__Task description__: All that is wanted is the span of lines from the one with "turquoise padlock: 1 -> 3" to the last line of the data, copied exactly.

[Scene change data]
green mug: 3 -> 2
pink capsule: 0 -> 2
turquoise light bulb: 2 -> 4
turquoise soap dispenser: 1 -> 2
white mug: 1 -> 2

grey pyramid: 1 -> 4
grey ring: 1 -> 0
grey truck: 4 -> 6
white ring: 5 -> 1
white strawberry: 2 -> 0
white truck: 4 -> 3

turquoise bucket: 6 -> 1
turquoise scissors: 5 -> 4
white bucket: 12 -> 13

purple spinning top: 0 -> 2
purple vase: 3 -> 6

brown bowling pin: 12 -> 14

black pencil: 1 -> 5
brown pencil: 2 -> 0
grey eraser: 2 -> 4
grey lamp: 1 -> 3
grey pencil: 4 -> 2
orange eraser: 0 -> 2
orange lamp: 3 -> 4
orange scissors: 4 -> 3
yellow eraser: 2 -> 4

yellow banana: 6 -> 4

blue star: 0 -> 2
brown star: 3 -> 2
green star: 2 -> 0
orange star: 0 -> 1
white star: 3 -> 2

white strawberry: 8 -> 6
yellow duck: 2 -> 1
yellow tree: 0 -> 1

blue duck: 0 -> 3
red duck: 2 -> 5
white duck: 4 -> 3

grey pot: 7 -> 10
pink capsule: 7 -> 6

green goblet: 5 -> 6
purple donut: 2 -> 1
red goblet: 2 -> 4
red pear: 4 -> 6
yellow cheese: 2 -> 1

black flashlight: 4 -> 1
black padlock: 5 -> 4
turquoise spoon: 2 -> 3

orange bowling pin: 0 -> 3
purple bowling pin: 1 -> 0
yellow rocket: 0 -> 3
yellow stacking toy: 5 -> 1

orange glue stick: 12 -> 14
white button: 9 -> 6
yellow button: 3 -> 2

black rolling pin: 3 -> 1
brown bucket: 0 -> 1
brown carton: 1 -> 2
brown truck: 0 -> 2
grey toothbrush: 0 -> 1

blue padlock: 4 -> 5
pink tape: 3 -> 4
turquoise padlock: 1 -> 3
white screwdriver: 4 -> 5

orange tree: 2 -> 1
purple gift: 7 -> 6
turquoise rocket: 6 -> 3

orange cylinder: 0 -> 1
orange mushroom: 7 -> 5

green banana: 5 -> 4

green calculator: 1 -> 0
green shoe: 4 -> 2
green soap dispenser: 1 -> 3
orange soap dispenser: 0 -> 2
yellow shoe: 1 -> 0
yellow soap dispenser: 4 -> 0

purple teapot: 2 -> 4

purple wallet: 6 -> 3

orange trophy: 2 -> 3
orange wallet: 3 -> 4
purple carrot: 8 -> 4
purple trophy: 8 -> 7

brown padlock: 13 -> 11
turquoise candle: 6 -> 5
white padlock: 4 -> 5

__Response to this exercise__:
turquoise padlock: 1 -> 3
white screwdriver: 4 -> 5

orange tree: 2 -> 1
purple gift: 7 -> 6
turquoise rocket: 6 -> 3

orange cylinder: 0 -> 1
orange mushroom: 7 -> 5

green banana: 5 -> 4

green calculator: 1 -> 0
green shoe: 4 -> 2
green soap dispenser: 1 -> 3
orange soap dispenser: 0 -> 2
yellow shoe: 1 -> 0
yellow soap dispenser: 4 -> 0

purple teapot: 2 -> 4

purple wallet: 6 -> 3

orange trophy: 2 -> 3
orange wallet: 3 -> 4
purple carrot: 8 -> 4
purple trophy: 8 -> 7

brown padlock: 13 -> 11
turquoise candle: 6 -> 5
white padlock: 4 -> 5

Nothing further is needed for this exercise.